(Image change detection data)

◆ ◆ ◆ ◆ ◆

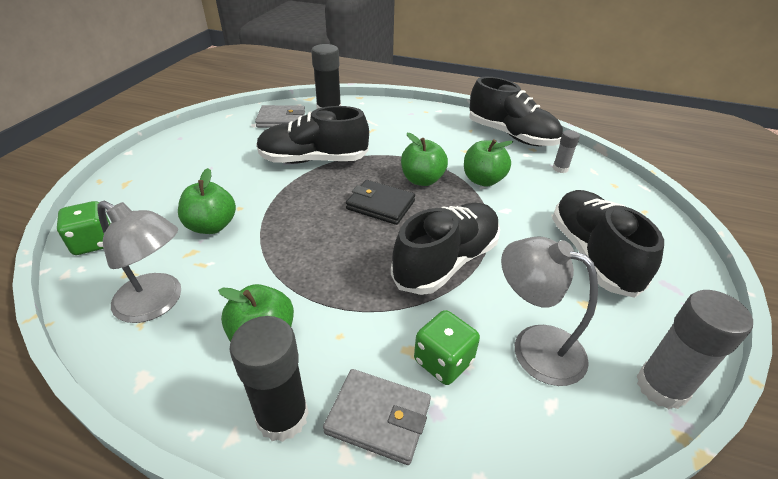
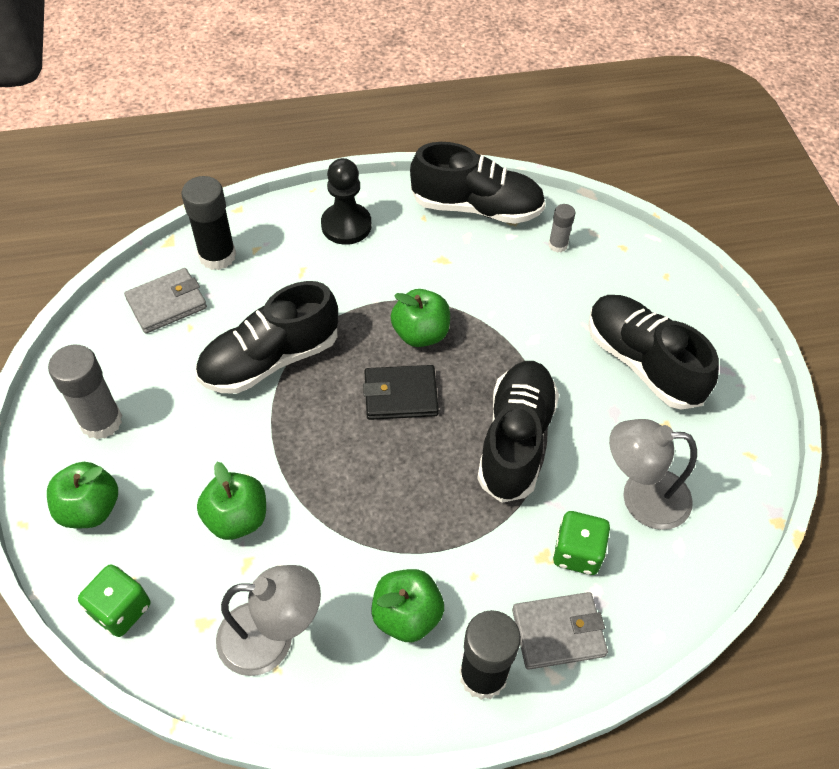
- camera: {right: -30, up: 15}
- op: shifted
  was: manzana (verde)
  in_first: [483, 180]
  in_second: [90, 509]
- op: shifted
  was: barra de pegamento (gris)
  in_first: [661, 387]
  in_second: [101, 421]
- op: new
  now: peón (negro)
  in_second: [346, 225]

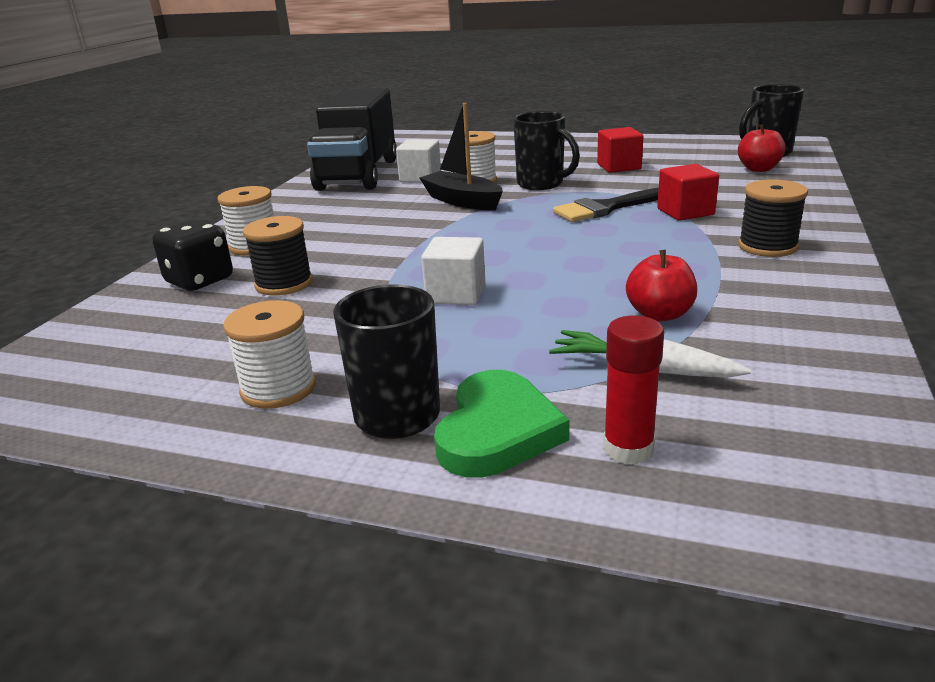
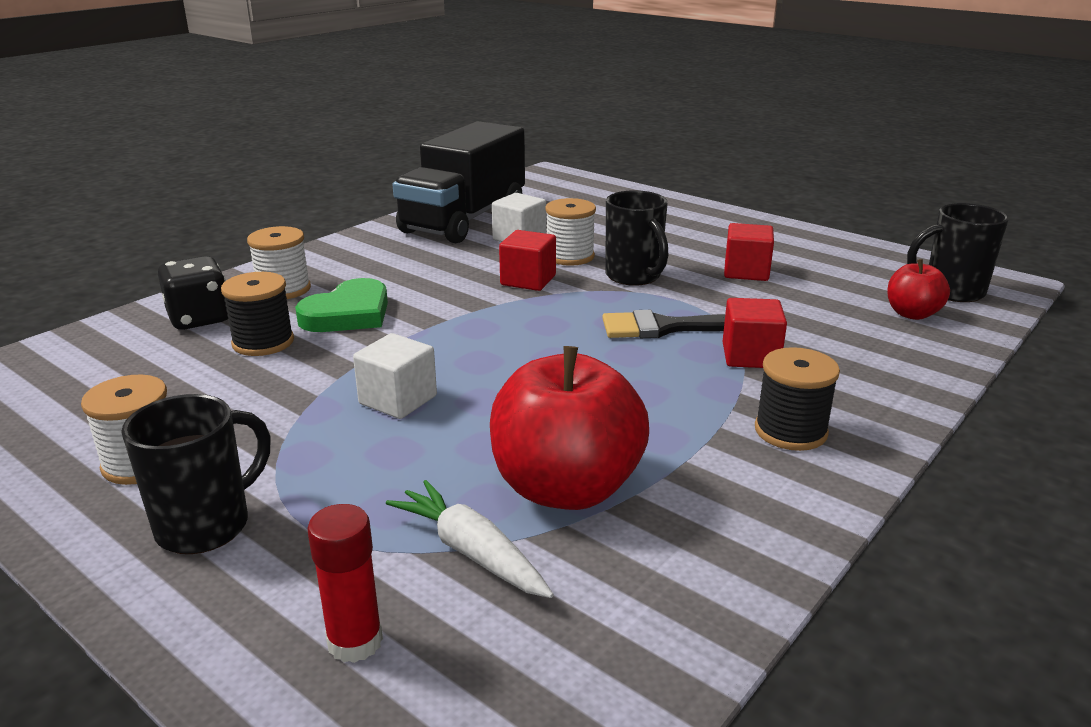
- camera: {right: 20, up: 0}
- op: shifted
  was: corazón (verde)
  in_first: [497, 431]
  in_second: [348, 314]
- op: scaled
  was: manzana (rojo)
  in_first: [659, 314]
  in_second: [566, 488]
  ratio: 1.93
- op: swapped
  was: barco (negro)
  now: cubo (rojo)
  in_first: [462, 201]
  in_second: [528, 280]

◆ ◆ ◆ ◆ ◆

Work instruction: Could you repeat all of the entries exactly, without any of the images?

Task result:
- camera: {right: -30, up: 15}
- op: shifted
  was: manzana (verde)
  in_first: [483, 180]
  in_second: [90, 509]
- op: shifted
  was: barra de pegamento (gris)
  in_first: [661, 387]
  in_second: [101, 421]
- op: new
  now: peón (negro)
  in_second: [346, 225]

- camera: {right: 20, up: 0}
- op: shifted
  was: corazón (verde)
  in_first: [497, 431]
  in_second: [348, 314]
- op: scaled
  was: manzana (rojo)
  in_first: [659, 314]
  in_second: [566, 488]
  ratio: 1.93
- op: swapped
  was: barco (negro)
  now: cubo (rojo)
  in_first: [462, 201]
  in_second: [528, 280]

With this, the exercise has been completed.